• [About this task]:
Where does the string "green" appear? Copy every line of the entries below that holds it.

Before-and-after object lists

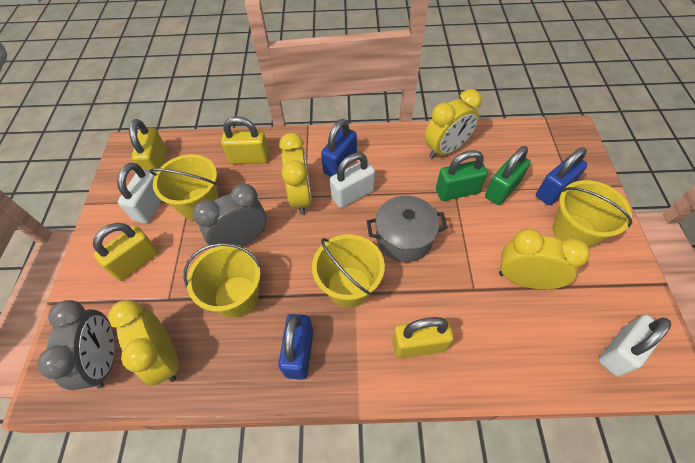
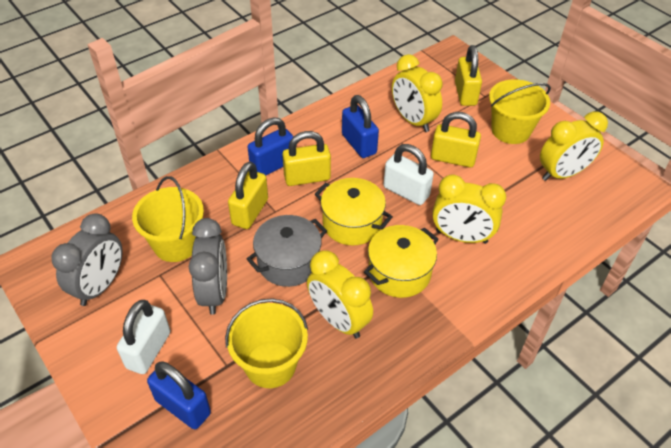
green padlock: 2 -> 0
white padlock: 3 -> 2
yellow bucket: 4 -> 3
yellow pot: 0 -> 2

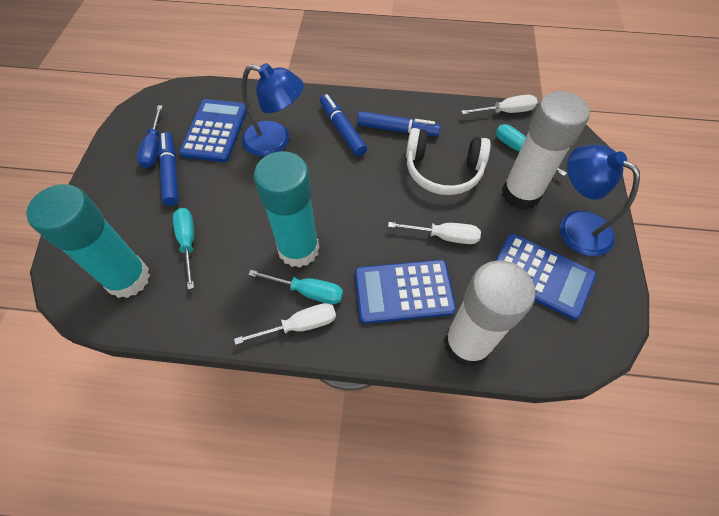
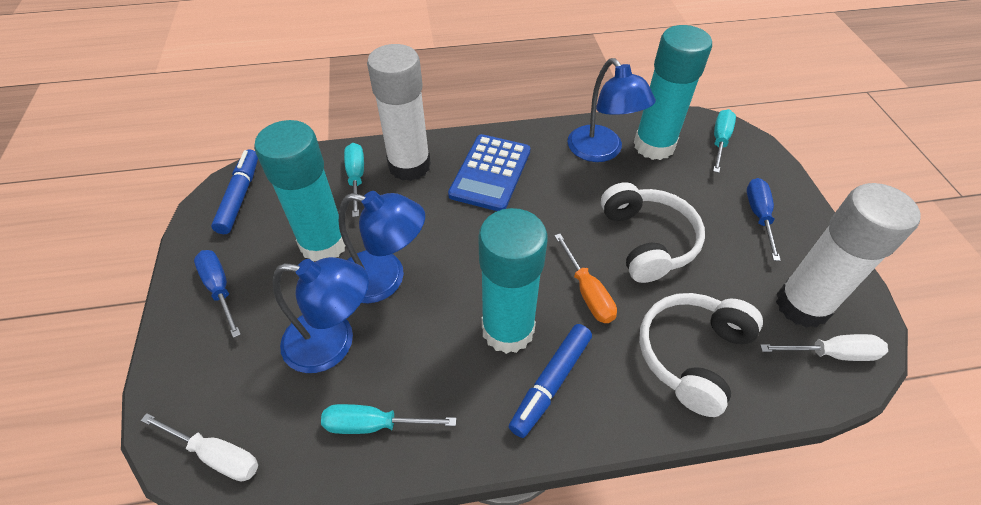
blue calculator: 3 -> 1
blue lamp: 2 -> 3
blue marker: 3 -> 2
blue screwdriver: 1 -> 2
orange screwdriver: 0 -> 1
turquoise glue stick: 2 -> 3
white headphones: 1 -> 2
white screwdriver: 3 -> 2

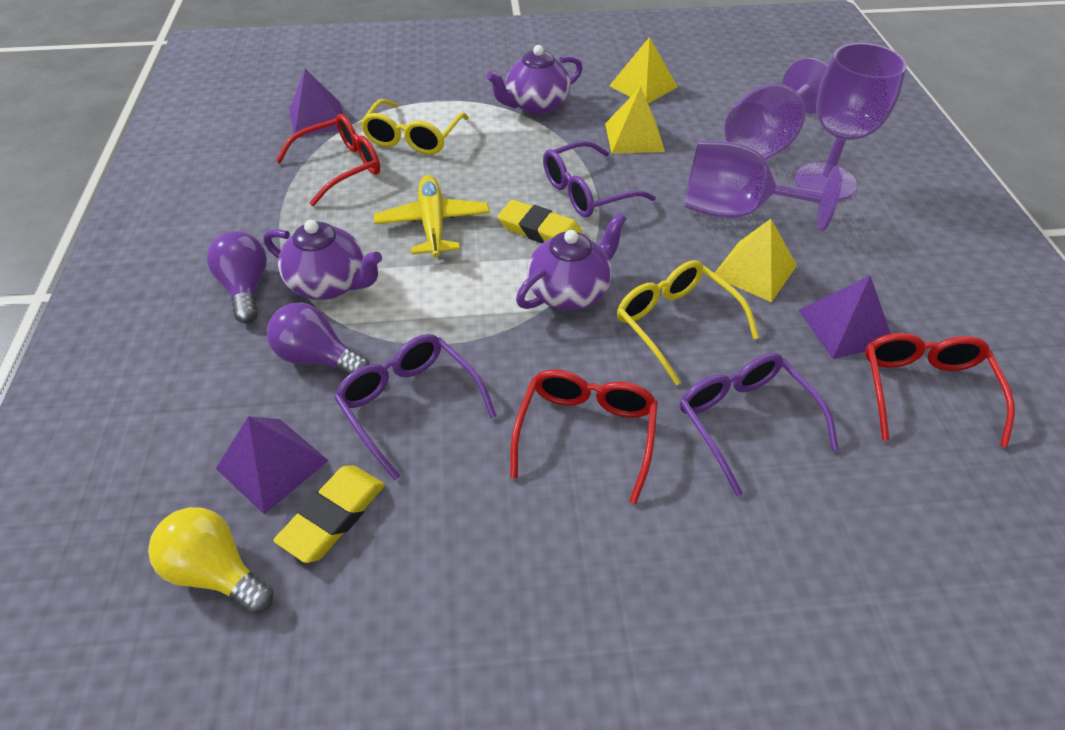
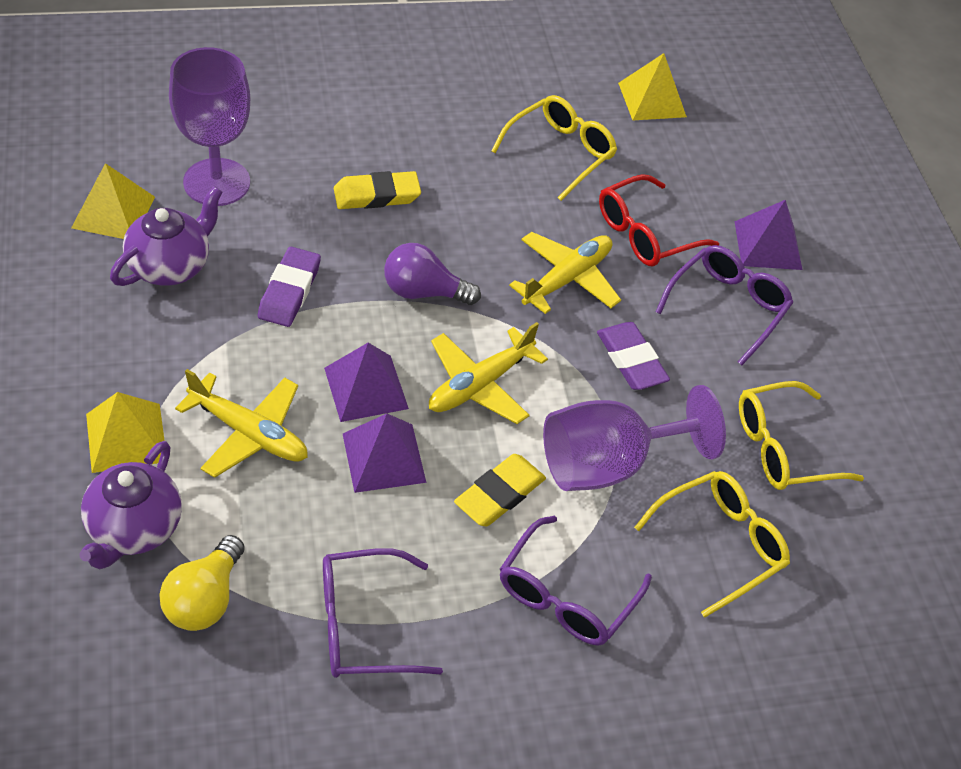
purple eraser: 0 -> 2
purple goblet: 3 -> 2
purple light bulb: 2 -> 1
purple teapot: 3 -> 2
red glasses: 3 -> 1
yellow glasses: 2 -> 3
yellow plane: 1 -> 3

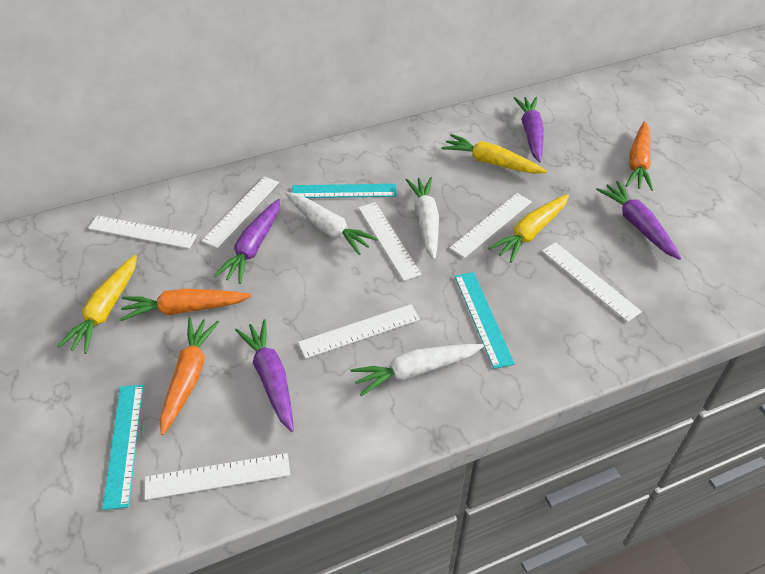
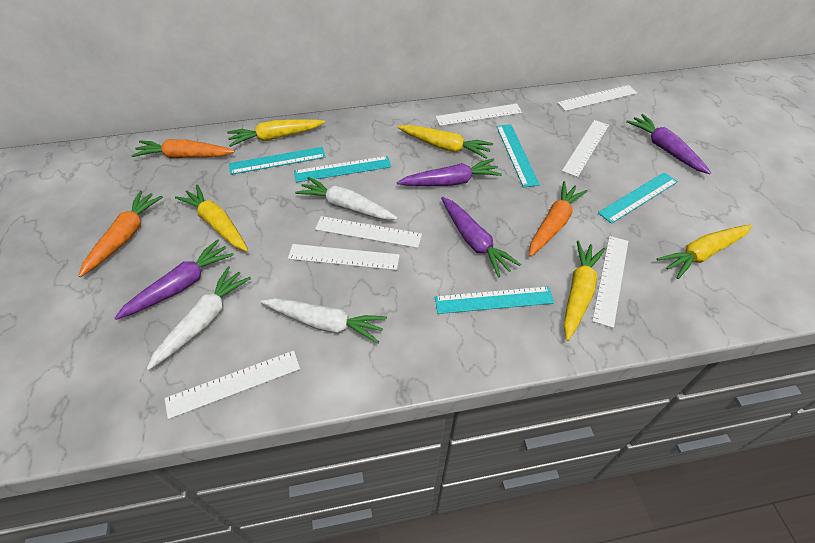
turquoise ruler: 3 -> 5
yellow carrot: 3 -> 5

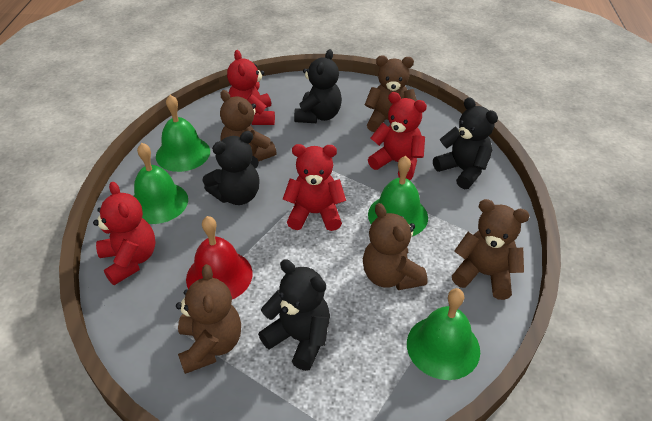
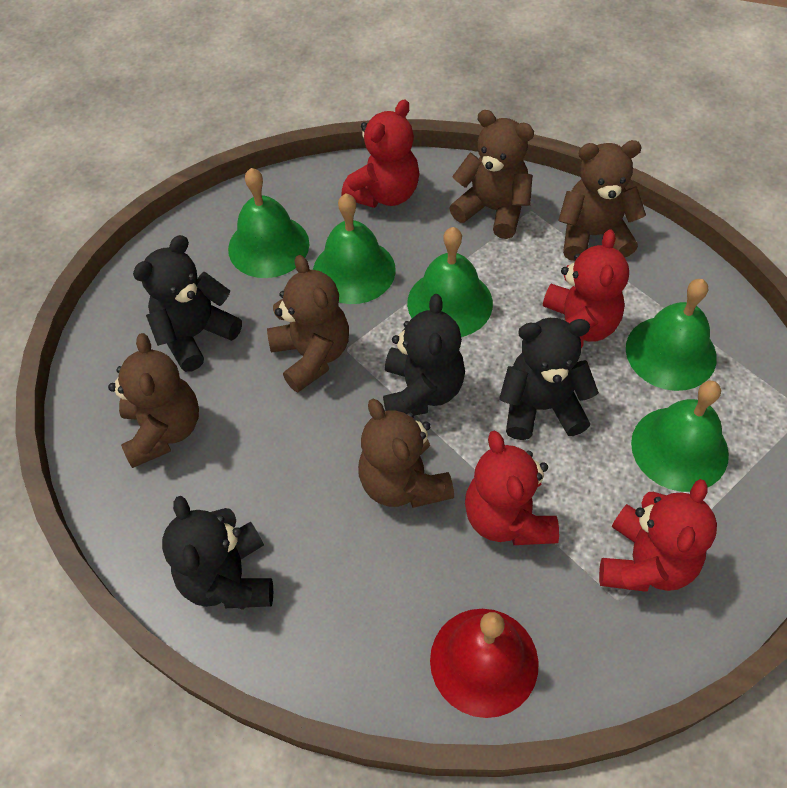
green bell: 4 -> 5

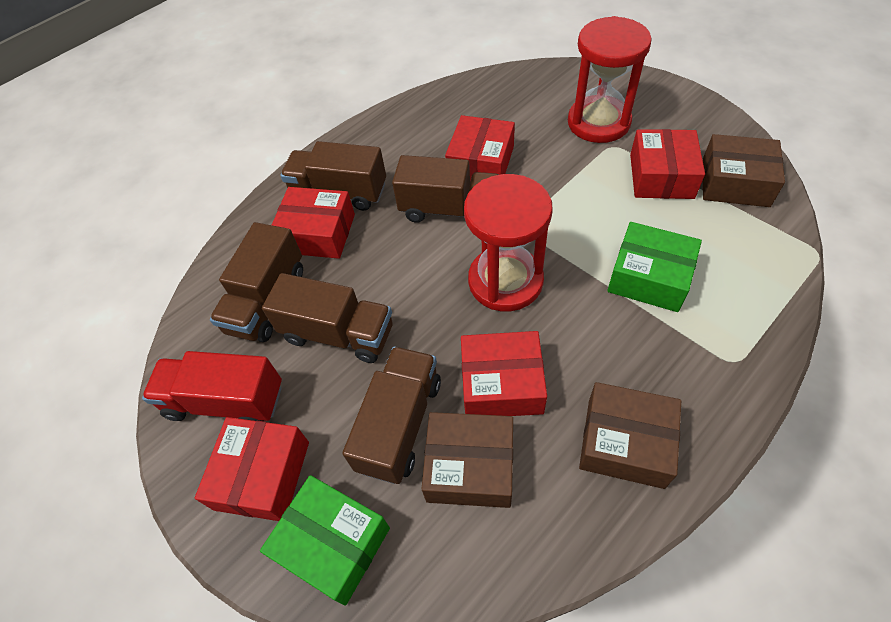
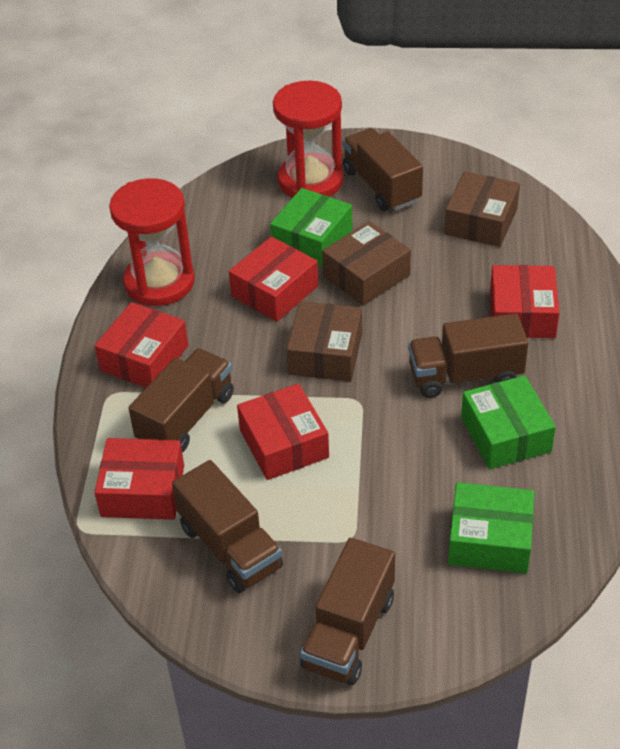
green box: 2 -> 3
red truck: 1 -> 0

• [Solution to this task]:
green padlock: 2 -> 0
green bell: 4 -> 5
green box: 2 -> 3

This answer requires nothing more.